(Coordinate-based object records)
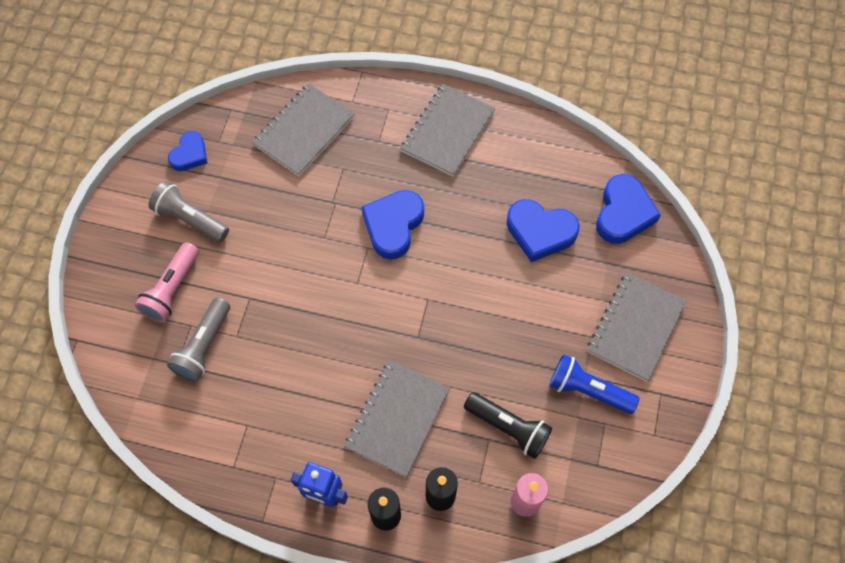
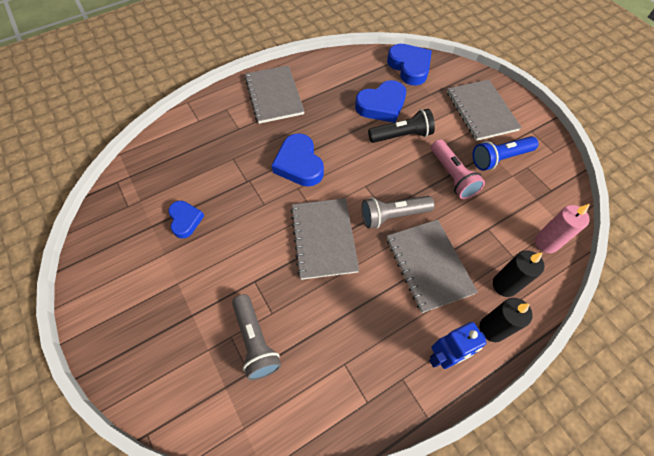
camera: 45 degrees left, 5 degrees down
(172, 289) = (190, 325): pink flashlight -> pink flashlight (452, 176)
(190, 154) = (113, 229): blue heart -> blue heart (185, 220)
(190, 219) = (156, 269): grey flashlight -> grey flashlight (393, 216)
(304, 131) = (184, 157): grey notebook -> grey notebook (324, 239)
(508, 427) = (489, 213): black flashlight -> black flashlight (401, 135)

> [Task item]: In the entries, the line containing "(190, 154) = (113, 229): blue" and every line after it through the last are to be duplicated exactly, and no other line is to be included.

> [Answer to this exercise]:
(190, 154) = (113, 229): blue heart -> blue heart (185, 220)
(190, 219) = (156, 269): grey flashlight -> grey flashlight (393, 216)
(304, 131) = (184, 157): grey notebook -> grey notebook (324, 239)
(508, 427) = (489, 213): black flashlight -> black flashlight (401, 135)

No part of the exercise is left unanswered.